(Extracted data entries)

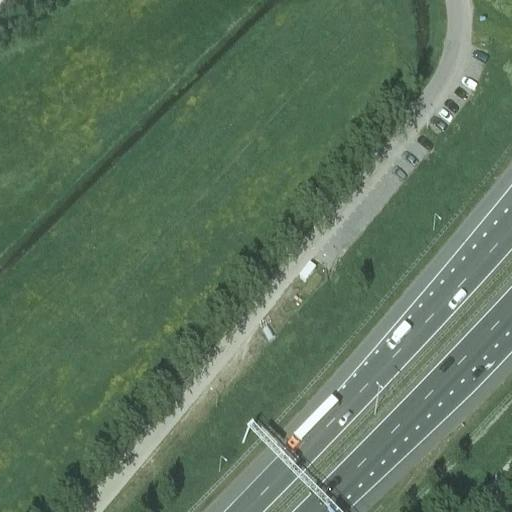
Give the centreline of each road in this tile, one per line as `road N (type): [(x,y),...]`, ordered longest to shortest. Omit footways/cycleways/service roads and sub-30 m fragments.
road 1 (unclassified): [(87,511),(430,100),(457,47),(458,0)]
road 2 (motorway): [(511,227),(242,511)]
road 3 (motorway): [(312,511),(511,303)]
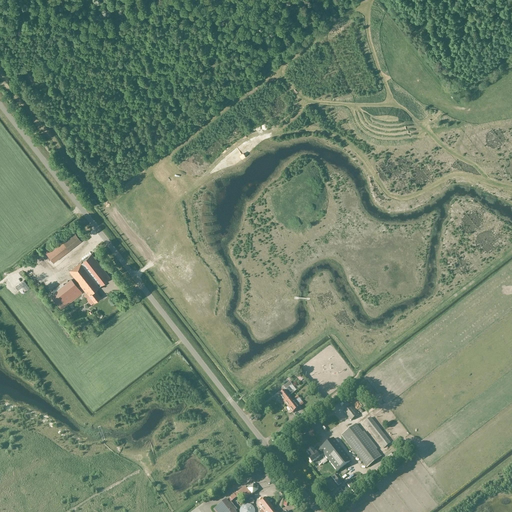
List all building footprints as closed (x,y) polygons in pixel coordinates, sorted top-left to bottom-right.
[(44,250),(53,262),(81,240),(72,229),(44,250)] [(101,284),(110,277),(91,254),(69,271),(86,293),(84,295),(91,304),(94,302),(100,297),(94,290),(101,284)] [(50,295),(61,309),(82,293),(71,278),(50,295)] [(283,402),(289,397),(294,393),(293,391),(292,391),(289,387),(291,386),(289,383),(283,387),(286,390),(285,391),(278,396),(279,396),(283,402)] [(288,407),(293,403),(289,397),(283,402),(288,407)] [(293,403),(288,407),(292,413),(298,408),(293,403)] [(351,421),(359,415),(351,405),(343,412),(351,421)] [(383,449),(390,443),(370,418),(363,423),(383,449)] [(366,469),(381,457),(356,425),(341,436),(366,469)] [(320,428),(315,431),(319,438),(325,434),(320,428)] [(319,457),(323,454),(337,472),(351,461),(333,439),(319,450),(320,451),(316,454),(316,453),(315,453),(311,449),(306,452),(310,457),(308,459),(311,464),(319,457)] [(251,481),(226,500),(235,511),(240,508),(233,500),(239,495),(247,489),(253,484),(251,481)] [(253,484),(247,489),(252,495),(259,489),(254,483),(253,484)] [(247,489),(239,495),(244,501),(252,495),(247,489)] [(275,511),(265,498),(257,505),(263,511),(275,511)] [(213,509),(215,511),(235,511),(226,500),(213,509)]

> _Written problem_: Turn every line of the listing above into a numbered list, leaving out blank lines and the pictures.

> _Complete output_:
1. Give the centreline of each road in this tile, one per line as `road N (type): [(x,y),...]`, ordered longest to shortest. Omit footways/cycleways/service roads and sub-30 m fragments.
2. road 1 (unclassified): [(87,511),(430,100),(457,47),(458,0)]
3. road 2 (motorway): [(511,227),(242,511)]
4. road 3 (motorway): [(312,511),(511,303)]
5. List all building footprints as closed (x,y) polygons in pixel coordinates, sorted top-left to bottom-right.
6. [(44,250),(53,262),(81,240),(72,229),(44,250)] [(101,284),(110,277),(91,254),(69,271),(86,293),(84,295),(91,304),(94,302),(100,297),(94,290),(101,284)] [(50,295),(61,309),(82,293),(71,278),(50,295)] [(283,402),(289,397),(294,393),(293,391),(292,391),(289,387),(291,386),(289,383),(283,387),(286,390),(285,391),(278,396),(279,396),(283,402)] [(288,407),(293,403),(289,397),(283,402),(288,407)] [(293,403),(288,407),(292,413),(298,408),(293,403)] [(351,421),(359,415),(351,405),(343,412),(351,421)] [(383,449),(390,443),(370,418),(363,423),(383,449)] [(366,469),(381,457),(356,425),(341,436),(366,469)] [(320,428),(315,431),(319,438),(325,434),(320,428)] [(319,457),(323,454),(337,472),(351,461),(333,439),(319,450),(320,451),(316,454),(316,453),(315,453),(311,449),(306,452),(310,457),(308,459),(311,464),(319,457)] [(251,481),(226,500),(235,511),(240,508),(233,500),(239,495),(247,489),(253,484),(251,481)] [(253,484),(247,489),(252,495),(259,489),(254,483),(253,484)] [(247,489),(239,495),(244,501),(252,495),(247,489)] [(275,511),(265,498),(257,505),(263,511),(275,511)] [(213,509),(215,511),(235,511),(226,500),(213,509)]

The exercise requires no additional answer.